- What to work on
From the rows below, pull out every line that contains the string "kern".

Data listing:
Start

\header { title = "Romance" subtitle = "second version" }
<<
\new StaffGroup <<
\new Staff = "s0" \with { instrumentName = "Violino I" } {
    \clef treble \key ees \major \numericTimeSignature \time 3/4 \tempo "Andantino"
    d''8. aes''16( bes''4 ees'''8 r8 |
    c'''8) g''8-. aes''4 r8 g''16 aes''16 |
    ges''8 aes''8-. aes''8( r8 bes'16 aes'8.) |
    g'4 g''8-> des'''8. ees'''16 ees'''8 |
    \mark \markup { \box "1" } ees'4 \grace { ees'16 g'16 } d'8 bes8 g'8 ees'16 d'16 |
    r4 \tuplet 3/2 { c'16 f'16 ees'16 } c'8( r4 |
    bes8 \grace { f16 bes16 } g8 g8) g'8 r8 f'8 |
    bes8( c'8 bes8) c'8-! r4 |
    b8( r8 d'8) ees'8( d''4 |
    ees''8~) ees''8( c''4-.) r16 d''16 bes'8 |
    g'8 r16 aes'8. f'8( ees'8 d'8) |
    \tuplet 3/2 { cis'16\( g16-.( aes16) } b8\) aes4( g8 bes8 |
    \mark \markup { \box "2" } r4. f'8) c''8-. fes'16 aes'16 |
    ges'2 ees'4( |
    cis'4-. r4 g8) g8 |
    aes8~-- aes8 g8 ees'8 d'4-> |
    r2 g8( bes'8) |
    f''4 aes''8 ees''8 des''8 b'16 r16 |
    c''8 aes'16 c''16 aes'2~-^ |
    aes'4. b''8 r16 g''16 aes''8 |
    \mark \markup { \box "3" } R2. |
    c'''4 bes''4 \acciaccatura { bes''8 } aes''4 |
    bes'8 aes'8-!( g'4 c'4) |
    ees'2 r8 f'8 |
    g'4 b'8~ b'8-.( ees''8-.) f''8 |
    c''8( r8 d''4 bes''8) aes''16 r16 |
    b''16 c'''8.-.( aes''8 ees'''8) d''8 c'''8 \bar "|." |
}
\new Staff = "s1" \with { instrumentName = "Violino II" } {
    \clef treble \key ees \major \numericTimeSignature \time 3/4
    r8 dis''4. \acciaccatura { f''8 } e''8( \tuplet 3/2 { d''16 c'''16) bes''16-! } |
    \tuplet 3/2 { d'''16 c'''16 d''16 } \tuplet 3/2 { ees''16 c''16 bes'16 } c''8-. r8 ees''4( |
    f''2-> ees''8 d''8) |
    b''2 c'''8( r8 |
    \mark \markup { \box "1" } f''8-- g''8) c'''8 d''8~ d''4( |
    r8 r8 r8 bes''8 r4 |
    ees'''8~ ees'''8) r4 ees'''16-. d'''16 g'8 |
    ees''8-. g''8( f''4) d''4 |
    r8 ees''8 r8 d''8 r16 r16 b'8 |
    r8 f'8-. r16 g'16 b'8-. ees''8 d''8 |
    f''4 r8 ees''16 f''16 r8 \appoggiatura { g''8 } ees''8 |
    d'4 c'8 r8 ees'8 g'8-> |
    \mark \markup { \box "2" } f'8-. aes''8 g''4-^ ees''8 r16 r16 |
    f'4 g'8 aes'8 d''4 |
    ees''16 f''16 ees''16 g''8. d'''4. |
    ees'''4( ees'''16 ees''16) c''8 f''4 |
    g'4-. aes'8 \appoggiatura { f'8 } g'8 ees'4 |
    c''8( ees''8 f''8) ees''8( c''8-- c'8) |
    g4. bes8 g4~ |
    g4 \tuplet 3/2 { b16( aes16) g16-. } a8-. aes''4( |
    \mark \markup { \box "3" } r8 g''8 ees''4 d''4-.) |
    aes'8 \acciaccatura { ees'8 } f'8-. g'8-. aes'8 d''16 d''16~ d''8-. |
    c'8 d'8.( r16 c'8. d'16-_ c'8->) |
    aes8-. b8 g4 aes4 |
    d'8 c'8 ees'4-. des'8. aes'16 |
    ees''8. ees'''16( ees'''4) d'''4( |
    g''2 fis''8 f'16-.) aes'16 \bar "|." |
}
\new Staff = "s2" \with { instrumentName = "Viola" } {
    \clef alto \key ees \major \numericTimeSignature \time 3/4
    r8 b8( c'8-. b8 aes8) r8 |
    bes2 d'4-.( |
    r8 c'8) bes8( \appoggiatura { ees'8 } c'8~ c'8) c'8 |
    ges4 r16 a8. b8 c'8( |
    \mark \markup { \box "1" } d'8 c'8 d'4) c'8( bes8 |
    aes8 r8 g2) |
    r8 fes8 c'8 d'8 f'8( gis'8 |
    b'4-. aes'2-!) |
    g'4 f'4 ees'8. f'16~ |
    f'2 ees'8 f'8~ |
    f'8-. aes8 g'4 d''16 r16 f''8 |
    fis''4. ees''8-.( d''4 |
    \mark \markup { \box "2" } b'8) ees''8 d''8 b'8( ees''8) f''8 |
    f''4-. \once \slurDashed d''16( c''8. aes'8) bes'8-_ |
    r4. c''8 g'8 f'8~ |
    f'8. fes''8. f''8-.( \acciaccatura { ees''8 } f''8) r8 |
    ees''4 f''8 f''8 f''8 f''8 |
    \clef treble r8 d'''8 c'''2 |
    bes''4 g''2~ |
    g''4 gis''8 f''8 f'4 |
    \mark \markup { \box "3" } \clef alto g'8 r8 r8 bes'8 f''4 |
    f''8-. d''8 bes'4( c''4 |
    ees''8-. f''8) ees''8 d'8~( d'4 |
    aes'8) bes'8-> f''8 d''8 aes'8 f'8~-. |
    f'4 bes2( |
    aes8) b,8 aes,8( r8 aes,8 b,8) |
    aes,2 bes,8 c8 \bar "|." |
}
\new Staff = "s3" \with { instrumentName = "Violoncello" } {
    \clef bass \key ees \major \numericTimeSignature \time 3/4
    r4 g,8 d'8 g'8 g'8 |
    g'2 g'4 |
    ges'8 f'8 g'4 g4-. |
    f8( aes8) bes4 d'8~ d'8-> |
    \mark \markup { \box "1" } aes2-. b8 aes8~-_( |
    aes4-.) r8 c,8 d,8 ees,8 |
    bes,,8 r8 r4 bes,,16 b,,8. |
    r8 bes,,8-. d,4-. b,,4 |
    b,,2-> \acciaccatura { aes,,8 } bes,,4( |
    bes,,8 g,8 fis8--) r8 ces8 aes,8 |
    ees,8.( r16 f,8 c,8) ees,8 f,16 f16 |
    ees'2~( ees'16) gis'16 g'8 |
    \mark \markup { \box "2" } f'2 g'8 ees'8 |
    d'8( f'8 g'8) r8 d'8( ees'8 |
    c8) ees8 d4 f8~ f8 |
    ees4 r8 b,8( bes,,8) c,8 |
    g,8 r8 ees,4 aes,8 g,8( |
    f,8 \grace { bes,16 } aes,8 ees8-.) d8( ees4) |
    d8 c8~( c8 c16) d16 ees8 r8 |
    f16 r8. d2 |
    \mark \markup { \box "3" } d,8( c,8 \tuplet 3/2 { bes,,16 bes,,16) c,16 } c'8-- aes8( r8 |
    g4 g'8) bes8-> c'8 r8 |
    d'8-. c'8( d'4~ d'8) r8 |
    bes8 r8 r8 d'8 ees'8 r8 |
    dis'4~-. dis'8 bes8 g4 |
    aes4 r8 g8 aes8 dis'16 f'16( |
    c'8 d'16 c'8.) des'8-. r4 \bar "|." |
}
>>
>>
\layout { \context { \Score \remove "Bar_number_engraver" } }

End
Start

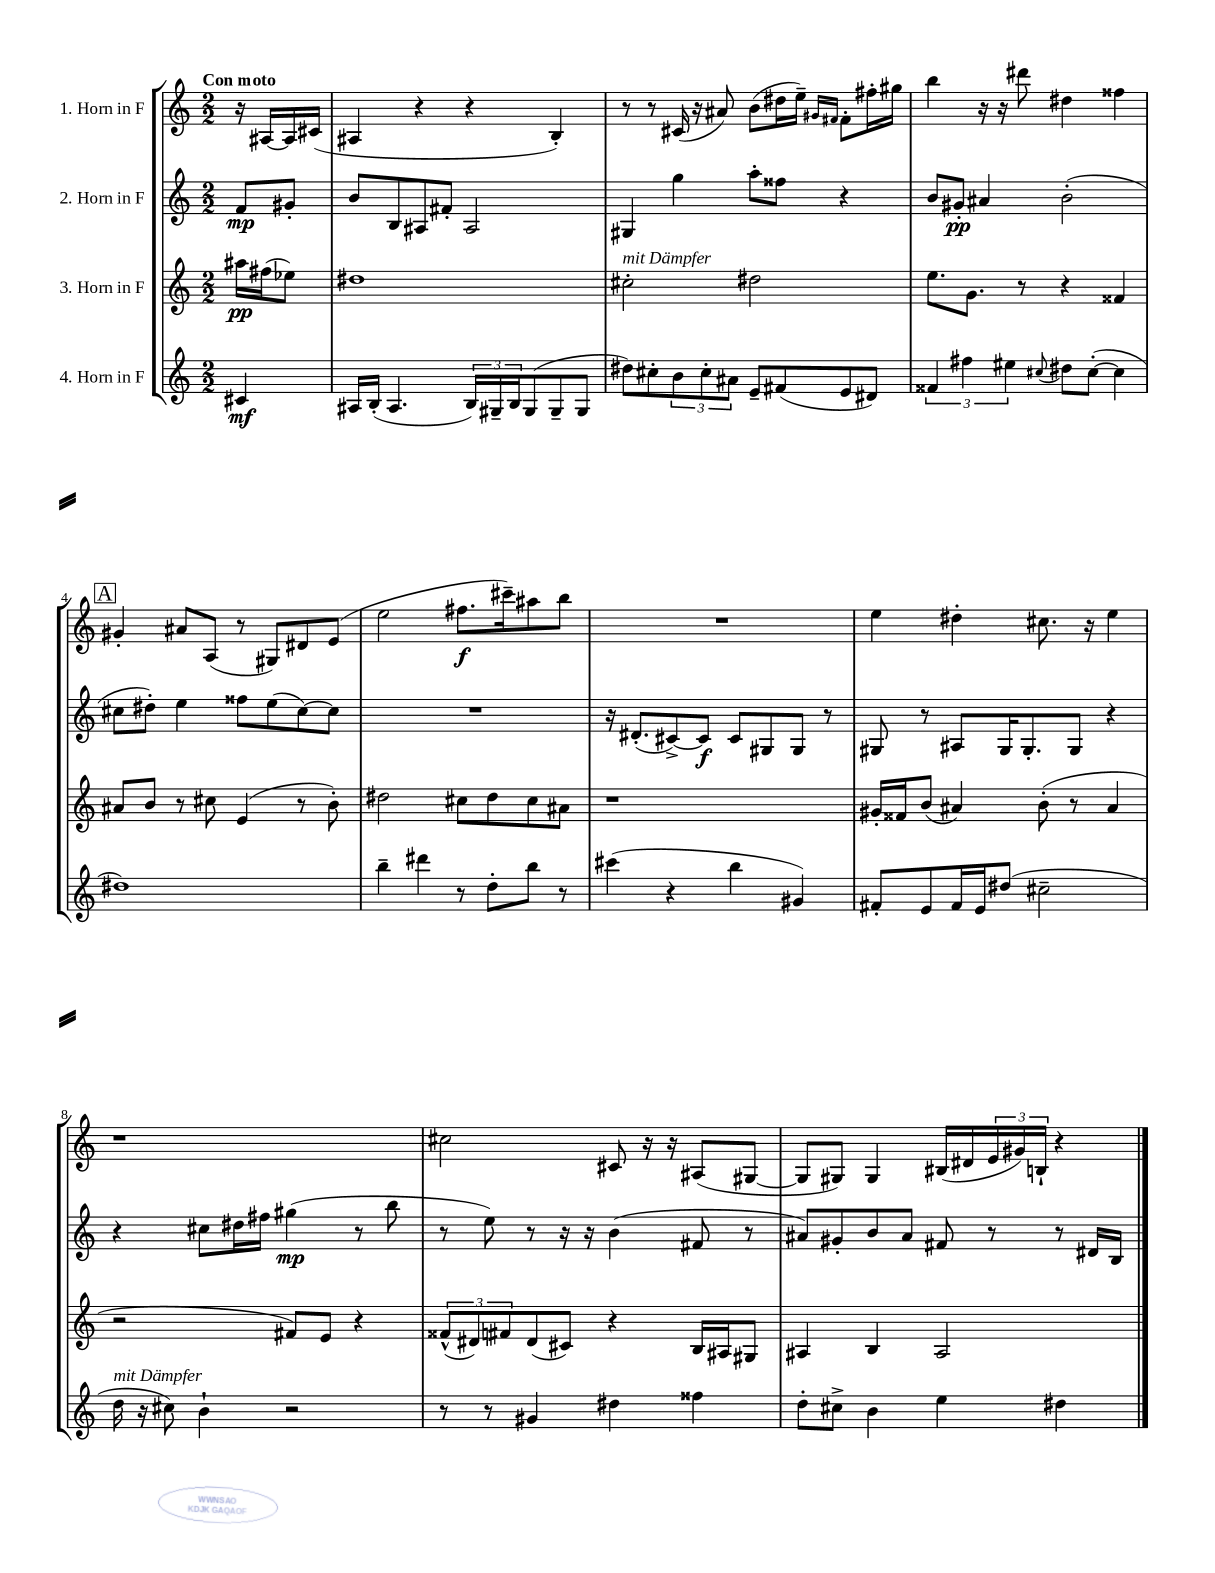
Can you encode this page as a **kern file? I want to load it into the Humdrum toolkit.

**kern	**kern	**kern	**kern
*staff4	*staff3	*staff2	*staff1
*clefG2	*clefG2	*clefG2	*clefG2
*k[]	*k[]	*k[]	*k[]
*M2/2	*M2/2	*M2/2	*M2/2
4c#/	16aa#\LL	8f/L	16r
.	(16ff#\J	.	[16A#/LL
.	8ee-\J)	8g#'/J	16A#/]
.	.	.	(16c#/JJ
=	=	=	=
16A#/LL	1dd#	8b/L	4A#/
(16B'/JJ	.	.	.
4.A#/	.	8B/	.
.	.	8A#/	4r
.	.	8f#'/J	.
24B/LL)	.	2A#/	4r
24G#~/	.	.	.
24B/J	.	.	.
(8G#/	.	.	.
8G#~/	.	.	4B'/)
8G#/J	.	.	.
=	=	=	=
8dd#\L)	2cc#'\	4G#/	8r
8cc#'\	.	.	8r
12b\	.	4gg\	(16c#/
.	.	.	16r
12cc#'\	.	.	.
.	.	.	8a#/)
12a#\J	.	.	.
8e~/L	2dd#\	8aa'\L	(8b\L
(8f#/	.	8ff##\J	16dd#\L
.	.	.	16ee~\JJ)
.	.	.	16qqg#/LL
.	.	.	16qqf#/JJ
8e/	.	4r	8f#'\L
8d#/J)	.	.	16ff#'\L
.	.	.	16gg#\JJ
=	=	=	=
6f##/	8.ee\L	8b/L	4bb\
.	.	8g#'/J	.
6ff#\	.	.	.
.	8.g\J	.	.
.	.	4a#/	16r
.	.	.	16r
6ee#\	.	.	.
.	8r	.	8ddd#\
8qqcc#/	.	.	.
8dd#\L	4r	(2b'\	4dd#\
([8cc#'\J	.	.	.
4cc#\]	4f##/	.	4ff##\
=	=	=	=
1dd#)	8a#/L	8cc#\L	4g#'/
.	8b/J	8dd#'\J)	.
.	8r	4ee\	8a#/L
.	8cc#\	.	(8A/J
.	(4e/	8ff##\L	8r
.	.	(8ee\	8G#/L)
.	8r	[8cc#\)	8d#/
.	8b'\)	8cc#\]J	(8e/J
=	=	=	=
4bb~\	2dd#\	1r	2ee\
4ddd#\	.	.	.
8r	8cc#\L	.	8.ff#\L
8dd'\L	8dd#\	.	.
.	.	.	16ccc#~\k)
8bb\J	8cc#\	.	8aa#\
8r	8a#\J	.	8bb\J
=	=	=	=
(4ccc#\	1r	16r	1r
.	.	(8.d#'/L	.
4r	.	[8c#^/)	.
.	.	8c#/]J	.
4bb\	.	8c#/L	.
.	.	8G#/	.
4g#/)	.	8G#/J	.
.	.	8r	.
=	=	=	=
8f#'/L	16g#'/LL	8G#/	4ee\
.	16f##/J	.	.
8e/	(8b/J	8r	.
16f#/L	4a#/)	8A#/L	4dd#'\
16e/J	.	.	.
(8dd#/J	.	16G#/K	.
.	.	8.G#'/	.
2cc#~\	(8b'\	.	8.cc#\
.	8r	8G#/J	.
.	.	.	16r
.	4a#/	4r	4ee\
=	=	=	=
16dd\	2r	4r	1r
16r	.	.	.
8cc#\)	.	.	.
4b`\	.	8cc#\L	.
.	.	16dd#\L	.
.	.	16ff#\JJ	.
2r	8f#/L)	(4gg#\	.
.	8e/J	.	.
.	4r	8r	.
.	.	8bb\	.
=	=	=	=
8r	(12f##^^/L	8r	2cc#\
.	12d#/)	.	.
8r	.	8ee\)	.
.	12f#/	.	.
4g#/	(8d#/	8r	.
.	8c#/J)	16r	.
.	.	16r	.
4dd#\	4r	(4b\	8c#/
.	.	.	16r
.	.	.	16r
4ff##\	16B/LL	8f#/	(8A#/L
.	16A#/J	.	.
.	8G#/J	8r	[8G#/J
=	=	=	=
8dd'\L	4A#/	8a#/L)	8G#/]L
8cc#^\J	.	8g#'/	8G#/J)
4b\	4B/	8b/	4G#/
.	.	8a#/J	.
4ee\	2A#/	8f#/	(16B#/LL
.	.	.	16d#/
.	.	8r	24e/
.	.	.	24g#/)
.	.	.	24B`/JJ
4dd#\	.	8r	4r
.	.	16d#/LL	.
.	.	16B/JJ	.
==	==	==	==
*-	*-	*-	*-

End

- Answer below
Can you encode this page as a **kern file? I want to load it into the Humdrum toolkit.
**kern	**kern	**kern	**kern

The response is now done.